*Exercise objective*. The full set of lines below has to be duplicated exactly, with no picture kept.

*Supplied data*.
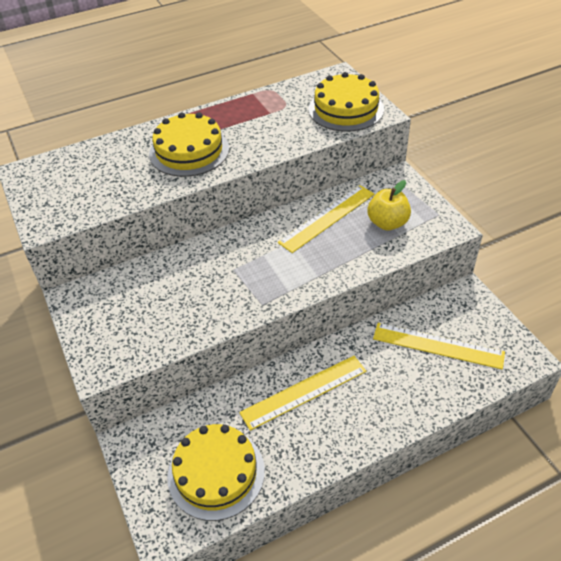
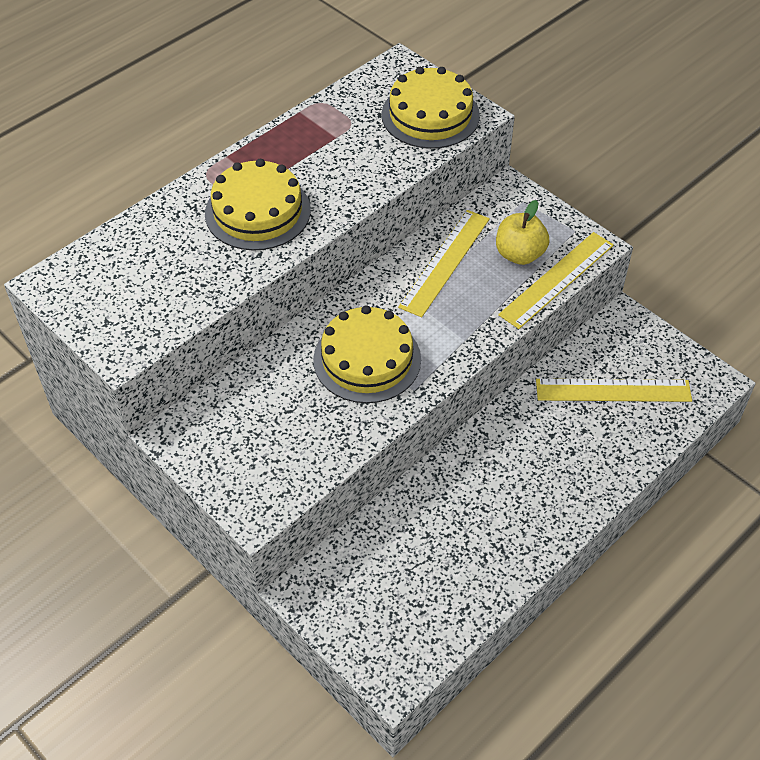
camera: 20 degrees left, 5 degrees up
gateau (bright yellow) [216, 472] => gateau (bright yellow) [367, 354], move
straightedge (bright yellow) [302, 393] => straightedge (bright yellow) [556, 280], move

*Written solution*.
camera: 20 degrees left, 5 degrees up
gateau (bright yellow) [216, 472] => gateau (bright yellow) [367, 354], move
straightedge (bright yellow) [302, 393] => straightedge (bright yellow) [556, 280], move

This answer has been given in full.